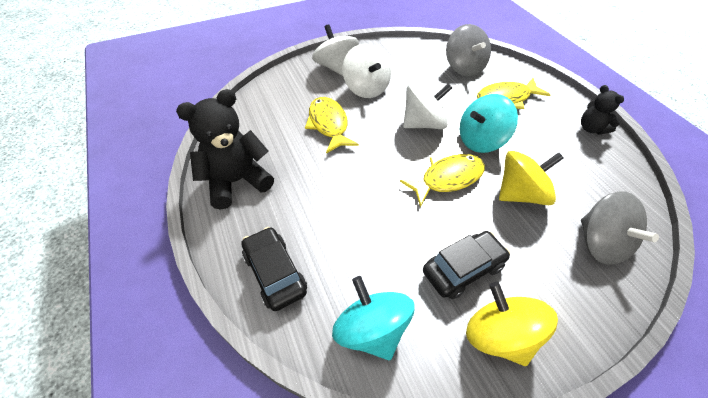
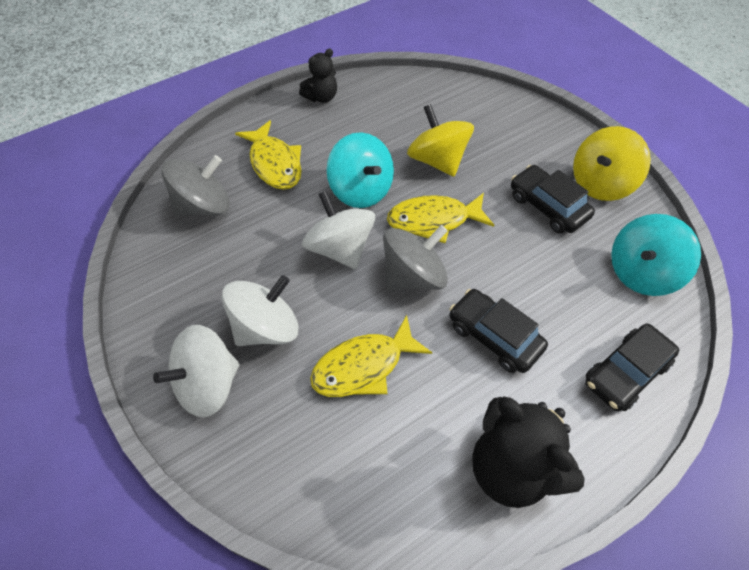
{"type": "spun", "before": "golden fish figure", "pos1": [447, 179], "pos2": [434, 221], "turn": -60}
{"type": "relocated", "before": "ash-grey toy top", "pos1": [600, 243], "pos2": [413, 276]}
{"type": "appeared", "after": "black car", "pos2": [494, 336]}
-------------------------
What you output must match the data exactly, apart from the pictures, which are left out.

**SOLUTION FOR THIS EXERCISE:**
{"type": "spun", "before": "golden fish figure", "pos1": [447, 179], "pos2": [434, 221], "turn": -60}
{"type": "relocated", "before": "ash-grey toy top", "pos1": [600, 243], "pos2": [413, 276]}
{"type": "appeared", "after": "black car", "pos2": [494, 336]}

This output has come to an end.